#### HOW TO COMPLETE THIS TASK:
Where does the word "fresa" show up in the records? Copy every line that has it.

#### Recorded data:
○ ○ ○ ○
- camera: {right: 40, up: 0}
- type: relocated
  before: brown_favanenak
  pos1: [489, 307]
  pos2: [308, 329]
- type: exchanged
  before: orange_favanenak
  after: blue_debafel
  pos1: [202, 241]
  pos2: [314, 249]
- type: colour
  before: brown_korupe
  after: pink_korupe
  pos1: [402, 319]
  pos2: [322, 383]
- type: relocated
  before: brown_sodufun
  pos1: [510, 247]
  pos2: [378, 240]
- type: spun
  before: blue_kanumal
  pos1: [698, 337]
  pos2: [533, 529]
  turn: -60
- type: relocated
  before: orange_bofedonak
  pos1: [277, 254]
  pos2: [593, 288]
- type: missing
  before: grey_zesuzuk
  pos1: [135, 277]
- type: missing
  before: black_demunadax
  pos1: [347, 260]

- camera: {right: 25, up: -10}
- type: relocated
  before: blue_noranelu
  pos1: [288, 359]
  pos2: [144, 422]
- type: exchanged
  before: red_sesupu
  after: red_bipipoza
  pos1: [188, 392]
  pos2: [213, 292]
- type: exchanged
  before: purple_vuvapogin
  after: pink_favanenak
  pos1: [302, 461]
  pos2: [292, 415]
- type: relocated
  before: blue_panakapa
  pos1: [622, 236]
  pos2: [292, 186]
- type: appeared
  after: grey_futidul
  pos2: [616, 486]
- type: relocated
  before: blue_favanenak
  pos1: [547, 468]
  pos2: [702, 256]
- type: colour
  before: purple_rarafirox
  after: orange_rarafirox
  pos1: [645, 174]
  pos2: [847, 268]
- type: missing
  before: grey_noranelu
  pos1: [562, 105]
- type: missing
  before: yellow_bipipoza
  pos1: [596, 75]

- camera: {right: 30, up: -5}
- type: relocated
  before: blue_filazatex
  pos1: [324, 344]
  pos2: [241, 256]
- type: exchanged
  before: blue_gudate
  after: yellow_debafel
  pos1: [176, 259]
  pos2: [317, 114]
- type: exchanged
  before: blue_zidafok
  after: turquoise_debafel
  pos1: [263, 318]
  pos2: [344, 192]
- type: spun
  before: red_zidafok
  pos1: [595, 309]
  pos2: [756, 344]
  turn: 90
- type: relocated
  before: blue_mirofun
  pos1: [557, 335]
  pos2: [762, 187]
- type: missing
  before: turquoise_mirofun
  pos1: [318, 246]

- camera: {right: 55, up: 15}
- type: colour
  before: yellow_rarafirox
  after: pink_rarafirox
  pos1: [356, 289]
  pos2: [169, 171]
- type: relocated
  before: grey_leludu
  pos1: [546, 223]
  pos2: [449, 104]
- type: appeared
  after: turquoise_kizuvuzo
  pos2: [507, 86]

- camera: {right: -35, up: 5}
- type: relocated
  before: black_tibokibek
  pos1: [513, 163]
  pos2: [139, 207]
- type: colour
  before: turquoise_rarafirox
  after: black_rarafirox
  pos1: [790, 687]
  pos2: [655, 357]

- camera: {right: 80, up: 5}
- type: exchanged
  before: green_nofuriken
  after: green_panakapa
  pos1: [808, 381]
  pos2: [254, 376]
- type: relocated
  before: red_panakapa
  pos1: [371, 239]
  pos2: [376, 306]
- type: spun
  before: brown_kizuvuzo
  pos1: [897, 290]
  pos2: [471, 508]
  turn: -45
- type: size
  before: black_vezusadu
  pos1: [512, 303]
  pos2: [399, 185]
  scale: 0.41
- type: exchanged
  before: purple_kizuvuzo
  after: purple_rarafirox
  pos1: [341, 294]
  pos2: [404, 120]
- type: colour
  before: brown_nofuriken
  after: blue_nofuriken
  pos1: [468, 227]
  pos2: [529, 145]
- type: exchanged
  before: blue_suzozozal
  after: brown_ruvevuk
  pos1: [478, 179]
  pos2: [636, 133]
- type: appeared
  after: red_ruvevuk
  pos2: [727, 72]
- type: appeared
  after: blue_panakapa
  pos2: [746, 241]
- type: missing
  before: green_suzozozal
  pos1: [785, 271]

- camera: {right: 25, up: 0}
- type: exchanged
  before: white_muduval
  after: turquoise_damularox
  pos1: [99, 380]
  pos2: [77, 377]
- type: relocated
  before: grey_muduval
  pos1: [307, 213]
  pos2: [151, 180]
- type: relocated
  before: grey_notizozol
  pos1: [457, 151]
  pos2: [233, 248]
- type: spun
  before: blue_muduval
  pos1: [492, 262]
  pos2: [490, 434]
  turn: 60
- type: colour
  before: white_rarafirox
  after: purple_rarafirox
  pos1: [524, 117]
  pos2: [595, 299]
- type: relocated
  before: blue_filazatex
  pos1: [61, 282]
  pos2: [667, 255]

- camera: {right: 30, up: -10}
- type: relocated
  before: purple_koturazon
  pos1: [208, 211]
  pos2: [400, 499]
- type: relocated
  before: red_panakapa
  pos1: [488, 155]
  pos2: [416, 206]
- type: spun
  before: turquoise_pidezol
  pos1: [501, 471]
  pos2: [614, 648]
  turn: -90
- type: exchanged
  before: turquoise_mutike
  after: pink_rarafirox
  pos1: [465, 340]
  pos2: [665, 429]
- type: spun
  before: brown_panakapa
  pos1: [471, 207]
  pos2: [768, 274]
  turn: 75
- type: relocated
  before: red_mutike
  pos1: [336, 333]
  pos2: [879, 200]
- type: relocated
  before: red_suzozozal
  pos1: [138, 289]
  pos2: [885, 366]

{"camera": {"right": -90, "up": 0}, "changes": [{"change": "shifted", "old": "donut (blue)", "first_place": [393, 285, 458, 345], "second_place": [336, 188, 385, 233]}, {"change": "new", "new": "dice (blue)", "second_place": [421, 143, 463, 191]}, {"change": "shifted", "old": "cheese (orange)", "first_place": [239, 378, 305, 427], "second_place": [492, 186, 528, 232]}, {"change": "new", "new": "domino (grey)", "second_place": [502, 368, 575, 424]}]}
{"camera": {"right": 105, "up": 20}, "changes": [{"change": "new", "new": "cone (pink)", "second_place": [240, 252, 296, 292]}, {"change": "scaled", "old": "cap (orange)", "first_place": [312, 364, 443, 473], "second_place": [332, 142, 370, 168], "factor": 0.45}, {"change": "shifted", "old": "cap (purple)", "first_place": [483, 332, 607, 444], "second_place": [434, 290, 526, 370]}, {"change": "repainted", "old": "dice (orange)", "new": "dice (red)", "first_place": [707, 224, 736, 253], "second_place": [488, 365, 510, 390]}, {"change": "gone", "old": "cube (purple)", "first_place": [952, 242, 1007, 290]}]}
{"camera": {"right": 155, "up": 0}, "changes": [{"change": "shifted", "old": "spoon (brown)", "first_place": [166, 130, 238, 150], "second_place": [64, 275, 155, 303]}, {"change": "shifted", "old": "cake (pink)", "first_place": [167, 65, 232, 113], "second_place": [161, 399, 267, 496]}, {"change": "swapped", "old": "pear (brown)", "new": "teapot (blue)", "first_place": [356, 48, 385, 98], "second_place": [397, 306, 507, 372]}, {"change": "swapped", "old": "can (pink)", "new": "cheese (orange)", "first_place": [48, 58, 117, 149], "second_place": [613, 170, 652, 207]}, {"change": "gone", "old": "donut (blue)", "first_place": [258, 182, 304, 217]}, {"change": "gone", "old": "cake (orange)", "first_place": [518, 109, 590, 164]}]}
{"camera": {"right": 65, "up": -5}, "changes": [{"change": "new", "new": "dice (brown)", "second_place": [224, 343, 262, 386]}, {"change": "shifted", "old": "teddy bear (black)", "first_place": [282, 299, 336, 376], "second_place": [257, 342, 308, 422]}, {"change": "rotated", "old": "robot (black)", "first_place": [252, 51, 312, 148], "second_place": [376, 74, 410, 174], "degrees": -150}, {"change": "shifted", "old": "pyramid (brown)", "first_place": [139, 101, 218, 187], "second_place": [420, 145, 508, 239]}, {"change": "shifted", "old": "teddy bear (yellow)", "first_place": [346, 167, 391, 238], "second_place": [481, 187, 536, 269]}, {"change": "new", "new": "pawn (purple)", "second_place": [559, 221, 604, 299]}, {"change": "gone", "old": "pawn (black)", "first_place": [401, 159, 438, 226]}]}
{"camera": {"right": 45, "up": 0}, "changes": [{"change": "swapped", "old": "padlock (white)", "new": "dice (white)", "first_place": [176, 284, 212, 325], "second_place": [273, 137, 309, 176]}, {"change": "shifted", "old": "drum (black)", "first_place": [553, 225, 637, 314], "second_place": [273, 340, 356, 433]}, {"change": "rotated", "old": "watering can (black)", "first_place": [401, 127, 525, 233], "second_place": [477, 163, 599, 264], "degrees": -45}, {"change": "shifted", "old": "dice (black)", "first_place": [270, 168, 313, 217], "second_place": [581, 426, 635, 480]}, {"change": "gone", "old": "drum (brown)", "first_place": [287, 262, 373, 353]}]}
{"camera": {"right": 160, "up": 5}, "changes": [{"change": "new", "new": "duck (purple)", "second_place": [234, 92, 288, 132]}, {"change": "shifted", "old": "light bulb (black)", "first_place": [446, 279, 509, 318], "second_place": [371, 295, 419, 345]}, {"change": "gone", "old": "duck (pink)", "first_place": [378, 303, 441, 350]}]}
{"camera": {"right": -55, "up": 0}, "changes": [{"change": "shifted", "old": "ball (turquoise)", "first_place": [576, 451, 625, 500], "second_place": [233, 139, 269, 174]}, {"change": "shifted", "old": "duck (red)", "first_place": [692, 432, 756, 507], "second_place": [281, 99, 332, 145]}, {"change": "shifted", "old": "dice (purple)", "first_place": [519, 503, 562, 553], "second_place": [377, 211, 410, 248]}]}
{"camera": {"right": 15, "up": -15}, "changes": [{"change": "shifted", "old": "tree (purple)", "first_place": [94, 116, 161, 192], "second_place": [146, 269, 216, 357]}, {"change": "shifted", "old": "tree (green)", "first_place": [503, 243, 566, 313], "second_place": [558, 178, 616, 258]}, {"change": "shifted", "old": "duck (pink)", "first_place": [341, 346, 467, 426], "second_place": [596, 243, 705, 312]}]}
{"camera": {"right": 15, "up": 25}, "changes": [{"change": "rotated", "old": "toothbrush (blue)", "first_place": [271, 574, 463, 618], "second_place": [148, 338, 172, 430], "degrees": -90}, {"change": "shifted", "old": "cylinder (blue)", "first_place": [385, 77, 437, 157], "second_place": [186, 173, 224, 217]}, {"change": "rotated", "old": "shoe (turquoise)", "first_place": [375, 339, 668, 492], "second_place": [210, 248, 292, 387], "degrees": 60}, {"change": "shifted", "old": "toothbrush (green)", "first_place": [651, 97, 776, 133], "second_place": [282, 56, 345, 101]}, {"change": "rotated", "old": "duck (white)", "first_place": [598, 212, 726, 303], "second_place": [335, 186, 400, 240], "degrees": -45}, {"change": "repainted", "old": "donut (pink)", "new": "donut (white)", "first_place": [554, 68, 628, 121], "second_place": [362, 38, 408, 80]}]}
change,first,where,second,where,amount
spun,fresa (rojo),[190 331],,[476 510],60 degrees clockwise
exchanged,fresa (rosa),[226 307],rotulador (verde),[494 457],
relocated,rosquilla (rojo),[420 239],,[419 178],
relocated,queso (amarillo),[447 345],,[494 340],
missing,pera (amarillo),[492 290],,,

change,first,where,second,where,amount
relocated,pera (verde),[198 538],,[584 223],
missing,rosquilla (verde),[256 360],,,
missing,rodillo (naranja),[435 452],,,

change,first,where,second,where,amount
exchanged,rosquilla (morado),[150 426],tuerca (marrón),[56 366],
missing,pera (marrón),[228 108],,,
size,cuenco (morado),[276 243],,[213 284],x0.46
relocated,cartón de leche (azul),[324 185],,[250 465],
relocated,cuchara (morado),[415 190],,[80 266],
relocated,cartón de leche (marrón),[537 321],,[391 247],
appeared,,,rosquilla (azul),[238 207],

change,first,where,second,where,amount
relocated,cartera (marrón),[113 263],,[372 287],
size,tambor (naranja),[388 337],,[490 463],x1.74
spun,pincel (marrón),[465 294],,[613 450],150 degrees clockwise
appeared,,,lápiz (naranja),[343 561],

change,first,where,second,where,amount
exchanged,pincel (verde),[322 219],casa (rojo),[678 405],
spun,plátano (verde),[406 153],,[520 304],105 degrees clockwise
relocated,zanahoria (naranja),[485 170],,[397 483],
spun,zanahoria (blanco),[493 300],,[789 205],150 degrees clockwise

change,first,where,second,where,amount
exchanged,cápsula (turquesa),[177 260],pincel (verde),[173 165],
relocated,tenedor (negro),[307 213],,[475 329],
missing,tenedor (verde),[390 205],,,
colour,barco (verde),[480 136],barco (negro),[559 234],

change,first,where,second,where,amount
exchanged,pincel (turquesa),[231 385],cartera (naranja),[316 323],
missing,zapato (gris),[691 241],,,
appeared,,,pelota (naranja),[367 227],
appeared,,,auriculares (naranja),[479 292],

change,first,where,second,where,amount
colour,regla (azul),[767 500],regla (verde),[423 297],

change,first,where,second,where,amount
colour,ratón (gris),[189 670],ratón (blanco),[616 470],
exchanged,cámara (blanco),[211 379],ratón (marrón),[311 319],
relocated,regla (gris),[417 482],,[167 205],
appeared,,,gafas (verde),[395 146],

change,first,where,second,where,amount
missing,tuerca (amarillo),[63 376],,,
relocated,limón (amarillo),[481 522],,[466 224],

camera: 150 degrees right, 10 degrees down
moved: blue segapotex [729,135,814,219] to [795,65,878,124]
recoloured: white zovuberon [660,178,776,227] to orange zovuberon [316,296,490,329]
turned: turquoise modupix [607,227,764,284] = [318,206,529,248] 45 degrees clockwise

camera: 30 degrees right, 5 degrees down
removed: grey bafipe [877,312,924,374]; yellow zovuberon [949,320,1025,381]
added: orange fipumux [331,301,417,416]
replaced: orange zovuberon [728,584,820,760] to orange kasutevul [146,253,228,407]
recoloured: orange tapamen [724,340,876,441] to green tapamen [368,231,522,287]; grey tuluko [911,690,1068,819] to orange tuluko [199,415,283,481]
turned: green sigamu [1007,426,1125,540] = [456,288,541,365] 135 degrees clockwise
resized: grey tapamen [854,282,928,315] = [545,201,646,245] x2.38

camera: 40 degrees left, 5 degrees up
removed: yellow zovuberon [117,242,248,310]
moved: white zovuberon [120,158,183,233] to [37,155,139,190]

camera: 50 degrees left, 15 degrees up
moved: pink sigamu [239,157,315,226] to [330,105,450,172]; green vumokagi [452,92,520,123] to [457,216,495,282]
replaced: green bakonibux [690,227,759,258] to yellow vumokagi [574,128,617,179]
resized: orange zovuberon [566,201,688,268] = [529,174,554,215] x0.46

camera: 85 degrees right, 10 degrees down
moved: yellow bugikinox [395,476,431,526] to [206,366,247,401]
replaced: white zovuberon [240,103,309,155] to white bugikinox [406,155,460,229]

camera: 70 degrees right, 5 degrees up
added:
○ ○ ○ ○
#### REPLY TO THE TASK:
spun,fresa (rojo),[190 331],,[476 510],60 degrees clockwise
exchanged,fresa (rosa),[226 307],rotulador (verde),[494 457],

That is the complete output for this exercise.